§ **Your assignment**
Quote exactly the lines from the one with "S201: none -> switch (GND, MIC)" to the end of the data, both included; omit the pictures.

§ **Edit difference data**

[Start of section]

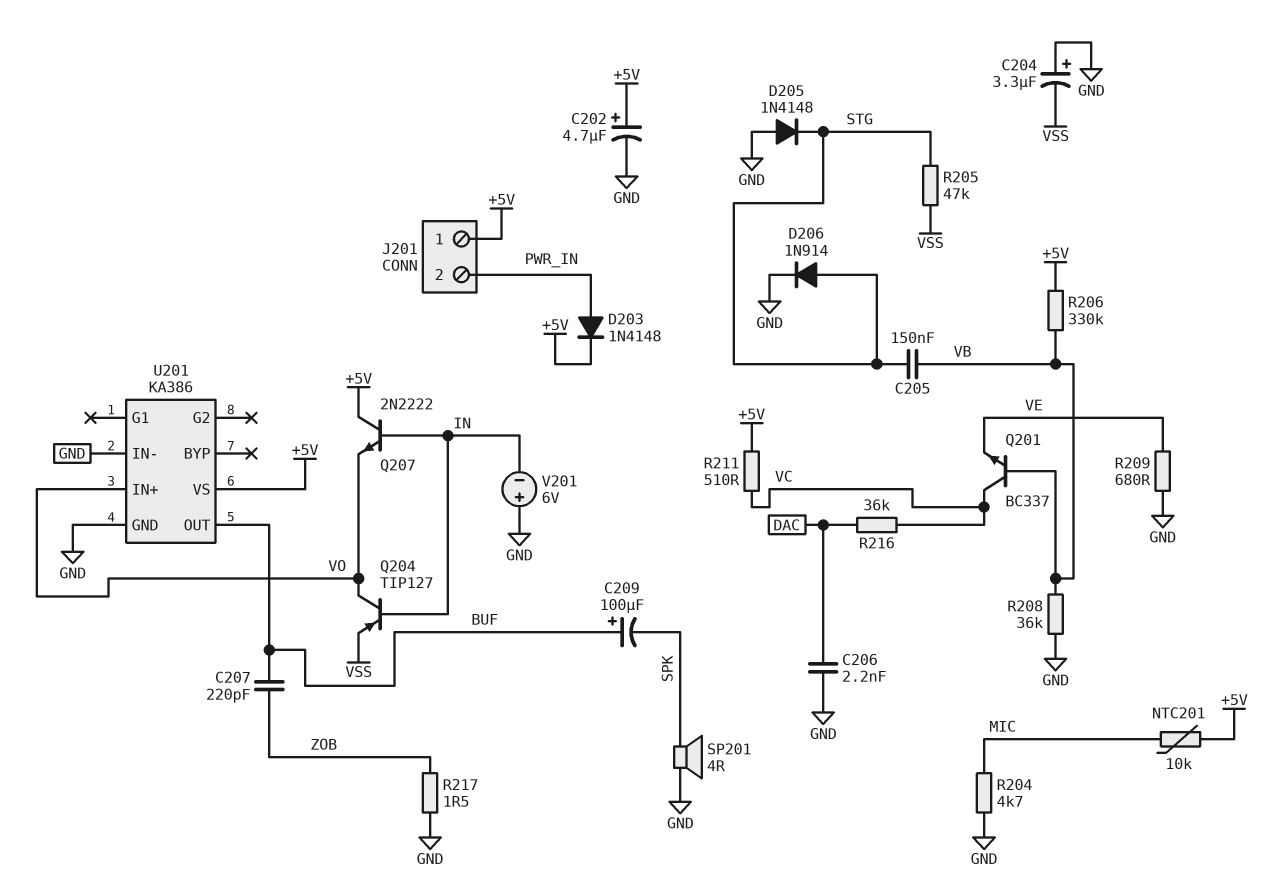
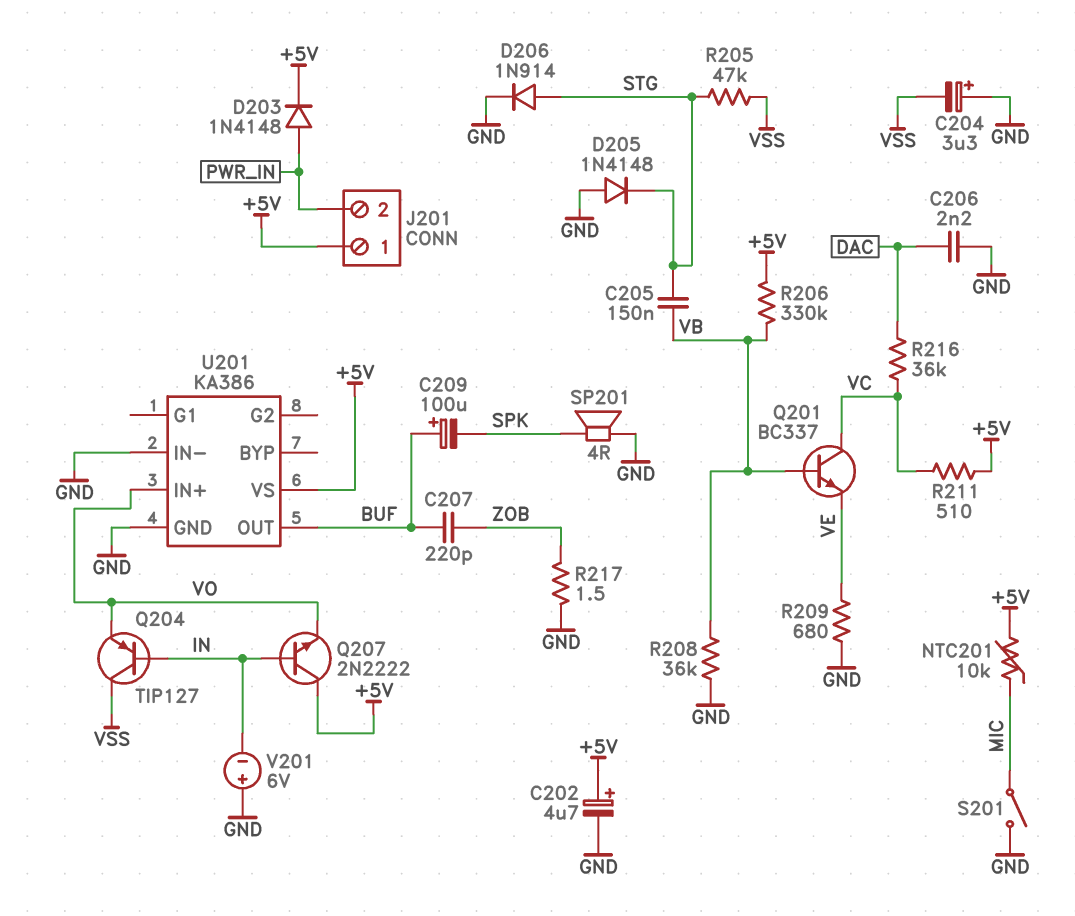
Q204: PNP TIP127 (B IN, C VO, E VSS) -> PNP TIP127 (B IN, C VSS, E VO)
R204: 4.7k (GND, MIC) -> none
S201: none -> switch (GND, MIC)

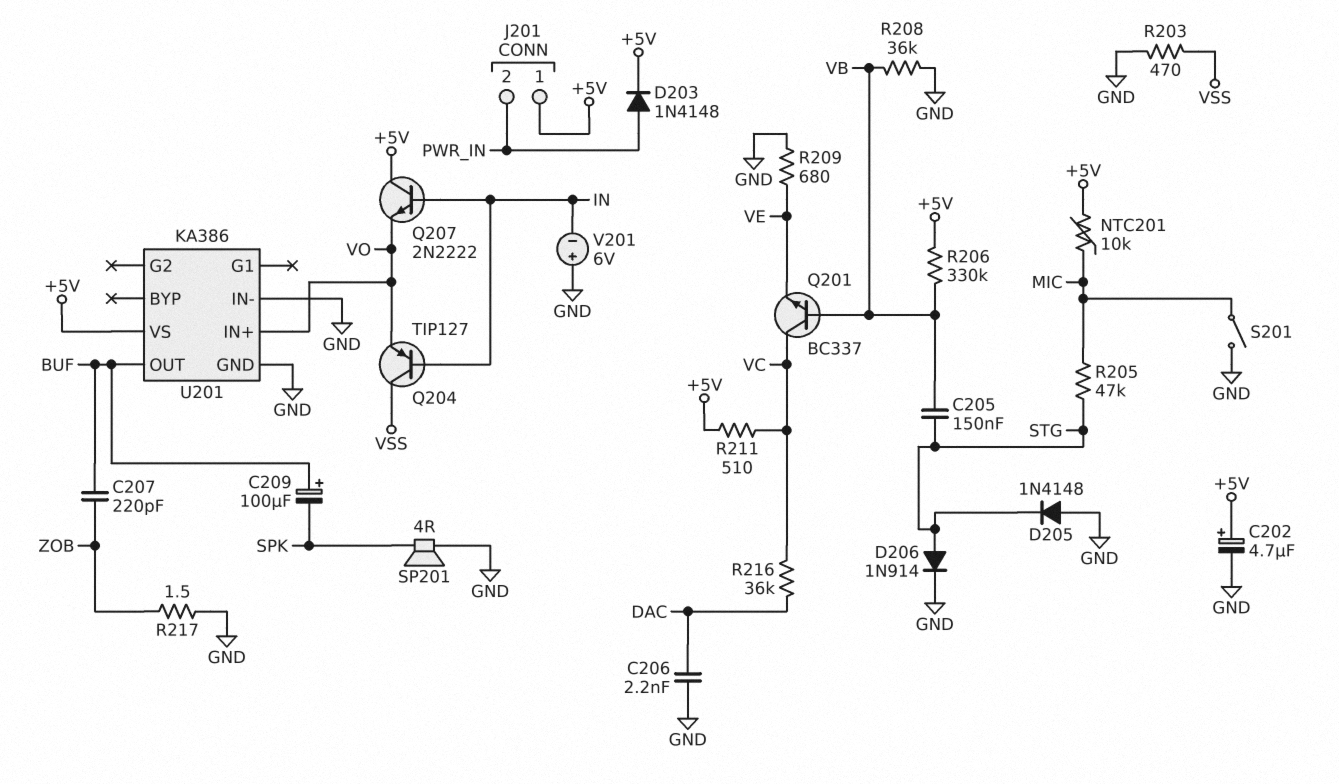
C204: 3.3uF (plus GND, minus VSS) -> none
R203: none -> 470 (GND, VSS)
R205: 47k (STG, VSS) -> 47k (MIC, STG)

[End of section]

§ **Exercise result**
S201: none -> switch (GND, MIC)

C204: 3.3uF (plus GND, minus VSS) -> none
R203: none -> 470 (GND, VSS)
R205: 47k (STG, VSS) -> 47k (MIC, STG)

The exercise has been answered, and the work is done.